**EXERCISE OBJECTIVE:** Return every row below word for word, omitting the pictures.

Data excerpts

[BEGIN]

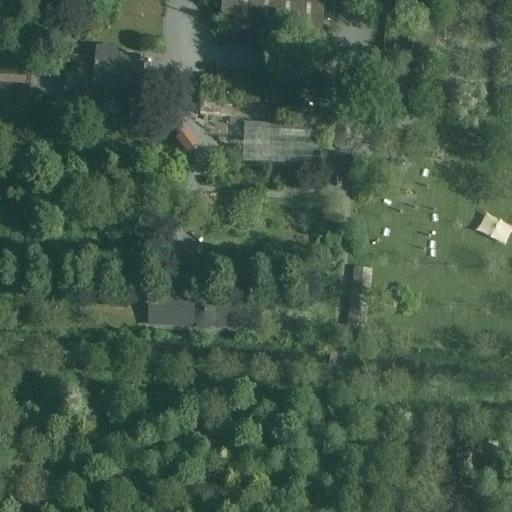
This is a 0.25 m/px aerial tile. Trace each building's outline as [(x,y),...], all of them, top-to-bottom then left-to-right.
[(322,45),(324,0),(223,0),(221,40),(322,45)] [(417,14),(413,63),(440,66),(445,17),(417,14)] [(67,75),(66,95),(74,95),(74,99),(97,100),(98,86),(143,89),(144,80),(145,60),(117,58),(118,51),(98,50),(97,60),(76,59),(75,76),(67,75)] [(318,129),(246,126),(244,163),(316,167),(318,129)] [(148,295),(147,326),(197,328),(198,329),(200,329),(201,330),(202,330),(204,331),(205,331),(207,331),(208,331),(209,331),(211,330),(212,330),(213,329),(215,328),(260,330),(261,299),(148,295)]
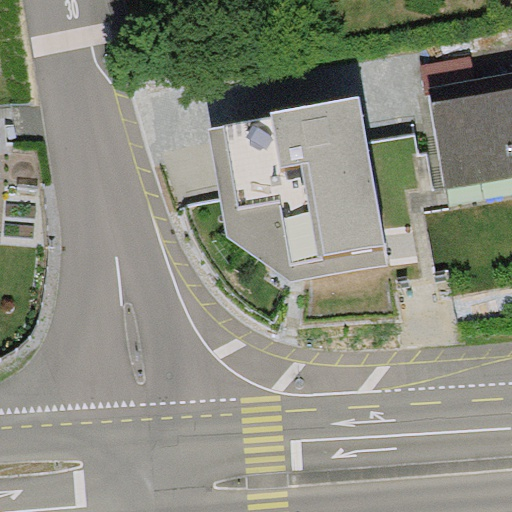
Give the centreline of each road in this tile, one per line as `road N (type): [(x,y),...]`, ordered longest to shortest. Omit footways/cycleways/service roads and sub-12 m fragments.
road 1 (residential): [(133,476),(127,305),(67,0)]
road 2 (tertiary): [(133,476),(511,452)]
road 3 (tertiary): [(0,483),(133,476)]
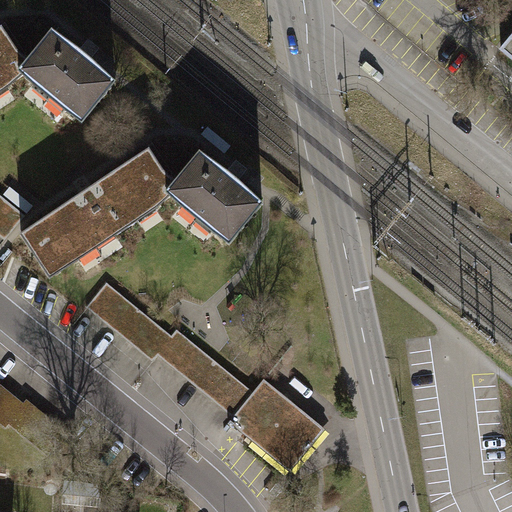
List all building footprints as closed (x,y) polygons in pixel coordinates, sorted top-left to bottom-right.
[(24,69),(0,33),(0,85),(19,72),(24,69)] [(108,81),(49,35),(19,72),(78,119),(108,81)] [(171,194),(143,152),(16,231),(43,274),(171,194)] [(255,203),(195,152),(164,188),(171,194),(224,239),(255,203)] [(24,217),(0,198),(0,235),(6,240),(24,217)] [(255,392),(107,283),(85,313),(231,421),(255,392)] [(63,427),(0,375),(0,421),(41,455),(63,427)] [(262,384),(231,421),(233,422),(291,474),(323,435),(262,384)]
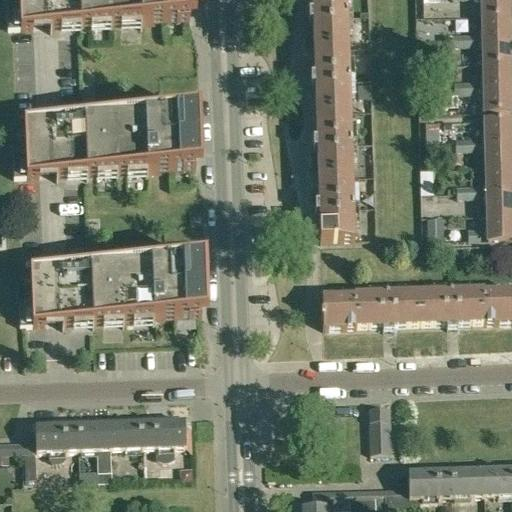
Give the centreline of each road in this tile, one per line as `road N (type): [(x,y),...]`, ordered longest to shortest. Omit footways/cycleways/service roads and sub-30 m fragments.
road 1 (unclassified): [(236,386),(220,0)]
road 2 (unclassified): [(511,376),(236,386)]
road 3 (residential): [(0,395),(236,386)]
road 4 (unclassified): [(241,511),(236,386)]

[END]

**RESPONSE:**
This is a 0.25 m/px aerial tile. Trace each building's outline as [(x,y),...], all of them, top-to-bottom then left-to-right.
[(322,45),(324,0),(223,0),(221,40),(322,45)] [(417,14),(413,63),(440,66),(445,17),(417,14)] [(67,75),(66,95),(74,95),(74,99),(97,100),(98,86),(143,89),(144,80),(145,60),(117,58),(118,51),(98,50),(97,60),(76,59),(75,76),(67,75)] [(318,129),(246,126),(244,163),(316,167),(318,129)] [(148,295),(147,326),(197,328),(198,329),(200,329),(201,330),(202,330),(204,331),(205,331),(207,331),(208,331),(209,331),(211,330),(212,330),(213,329),(215,328),(260,330),(261,299),(148,295)]
Give the centreline of each road in this tile, one per line as `road N (type): [(x,y),...]`, ordered longest to shortest. Omit footways/cycleways/service roads and sub-12 m fragments.
road 1 (residential): [(133,476),(127,305),(67,0)]
road 2 (tertiary): [(133,476),(511,452)]
road 3 (tertiary): [(0,483),(133,476)]
List all building footprints as closed (x,y) polygons in pixel coordinates, sorted top-left to bottom-right.
[(24,69),(0,33),(0,85),(19,72),(24,69)] [(108,81),(49,35),(19,72),(78,119),(108,81)] [(171,194),(143,152),(16,231),(43,274),(171,194)] [(255,203),(195,152),(164,188),(171,194),(224,239),(255,203)] [(24,217),(0,198),(0,235),(6,240),(24,217)] [(255,392),(107,283),(85,313),(231,421),(255,392)] [(63,427),(0,375),(0,421),(41,455),(63,427)] [(262,384),(231,421),(233,422),(291,474),(323,435),(262,384)]
Give the centreline of each road in this tile, one per line as `road N (type): [(x,y),...]`, ordered longest to shortest. Omit footways/cycleways/service roads and sub-30 m fragments.
road 1 (unclassified): [(236,386),(220,0)]
road 2 (unclassified): [(511,376),(236,386)]
road 3 (residential): [(0,395),(236,386)]
road 4 (unclassified): [(241,511),(236,386)]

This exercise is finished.